Task objective
From first line to last, give the records again word for word and omit the pictures.

Records excerpted from a collection
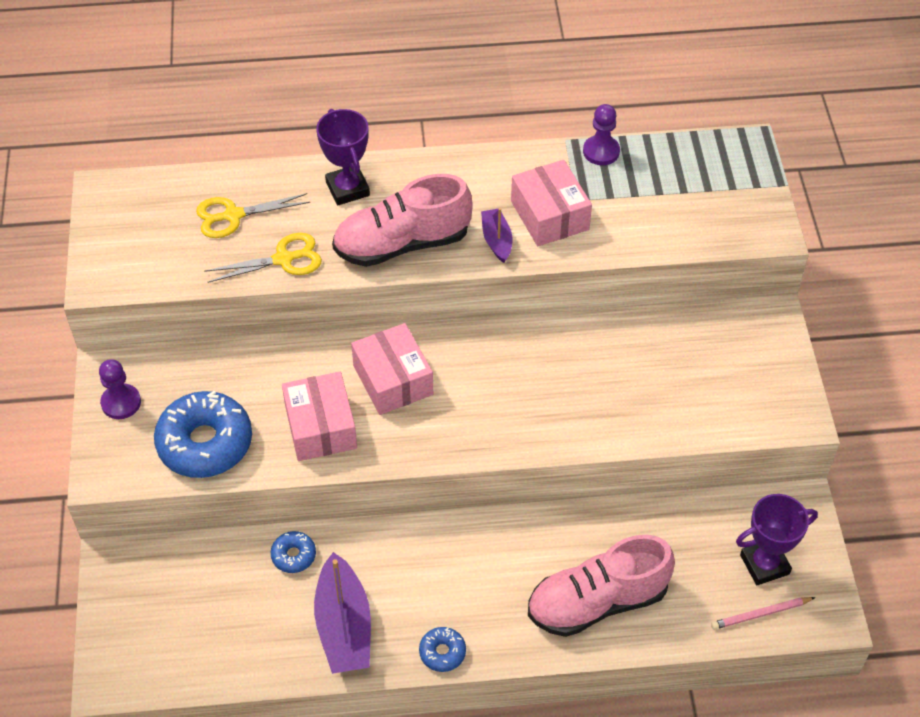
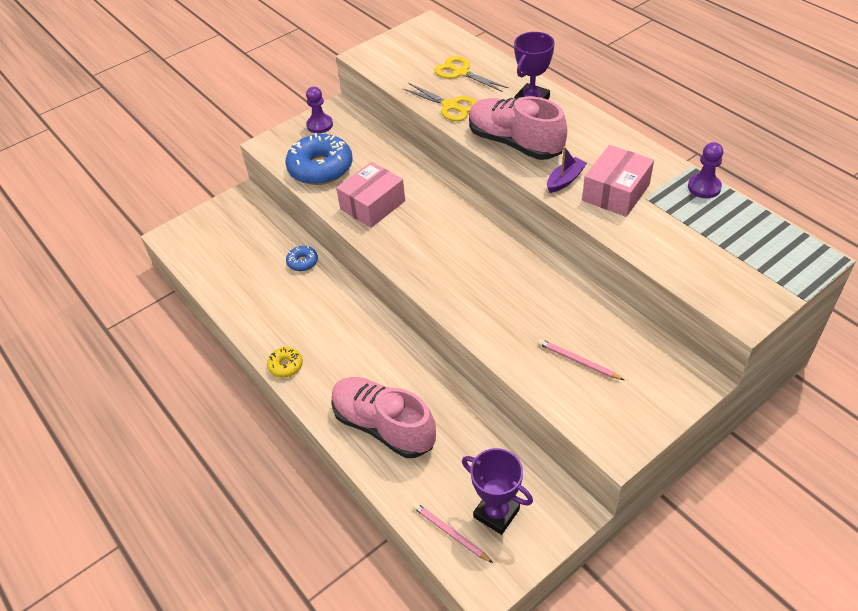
camera: 60 degrees right, 5 degrees down
(344, 626) = (271, 310): purple boat -> none
(393, 380) = (436, 215): pink box -> none
(442, 652) = (286, 365): blue donut -> yellow donut
(687, 386) = (578, 361): none -> pink pencil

Result of this task
camera: 60 degrees right, 5 degrees down
(344, 626) = (271, 310): purple boat -> none
(393, 380) = (436, 215): pink box -> none
(442, 652) = (286, 365): blue donut -> yellow donut
(687, 386) = (578, 361): none -> pink pencil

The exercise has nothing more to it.